> _Problem description_:
Please reproduce all of the data exactly as it appears, but skip the pictures.

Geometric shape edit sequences
*****
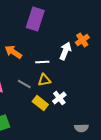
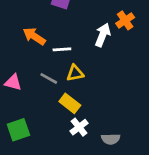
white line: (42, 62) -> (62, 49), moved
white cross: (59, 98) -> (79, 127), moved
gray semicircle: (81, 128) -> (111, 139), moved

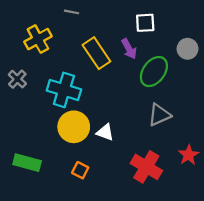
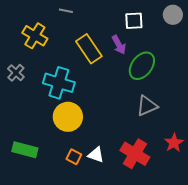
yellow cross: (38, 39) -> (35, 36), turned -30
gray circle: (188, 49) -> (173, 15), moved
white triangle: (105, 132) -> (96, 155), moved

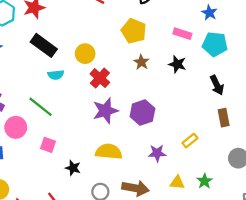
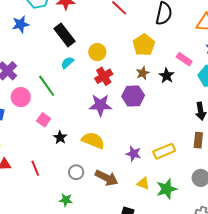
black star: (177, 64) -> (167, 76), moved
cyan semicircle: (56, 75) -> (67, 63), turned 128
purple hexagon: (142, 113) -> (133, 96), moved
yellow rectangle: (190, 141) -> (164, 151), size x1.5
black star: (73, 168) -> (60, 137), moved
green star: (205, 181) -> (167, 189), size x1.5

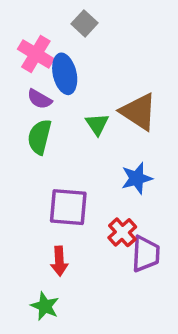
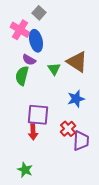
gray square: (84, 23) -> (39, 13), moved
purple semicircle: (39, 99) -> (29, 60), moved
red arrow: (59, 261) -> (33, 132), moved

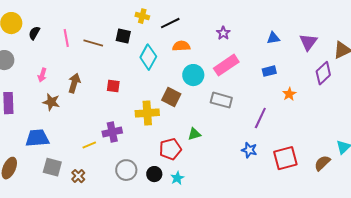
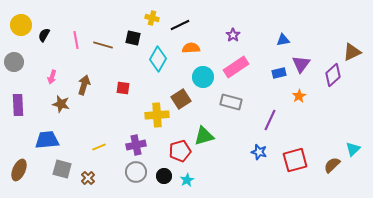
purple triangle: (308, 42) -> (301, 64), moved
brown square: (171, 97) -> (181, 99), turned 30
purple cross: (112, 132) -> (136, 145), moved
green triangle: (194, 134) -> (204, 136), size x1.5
*****
> _Output for this exercise_:
white line: (42, 62) -> (62, 49), moved
white cross: (59, 98) -> (79, 127), moved
gray semicircle: (81, 128) -> (111, 139), moved

yellow cross: (38, 39) -> (35, 36), turned -30
gray circle: (188, 49) -> (173, 15), moved
white triangle: (105, 132) -> (96, 155), moved

black star: (177, 64) -> (167, 76), moved
cyan semicircle: (56, 75) -> (67, 63), turned 128
purple hexagon: (142, 113) -> (133, 96), moved
yellow rectangle: (190, 141) -> (164, 151), size x1.5
black star: (73, 168) -> (60, 137), moved
green star: (205, 181) -> (167, 189), size x1.5

gray square: (84, 23) -> (39, 13), moved
purple semicircle: (39, 99) -> (29, 60), moved
red arrow: (59, 261) -> (33, 132), moved

purple triangle: (308, 42) -> (301, 64), moved
brown square: (171, 97) -> (181, 99), turned 30
purple cross: (112, 132) -> (136, 145), moved
green triangle: (194, 134) -> (204, 136), size x1.5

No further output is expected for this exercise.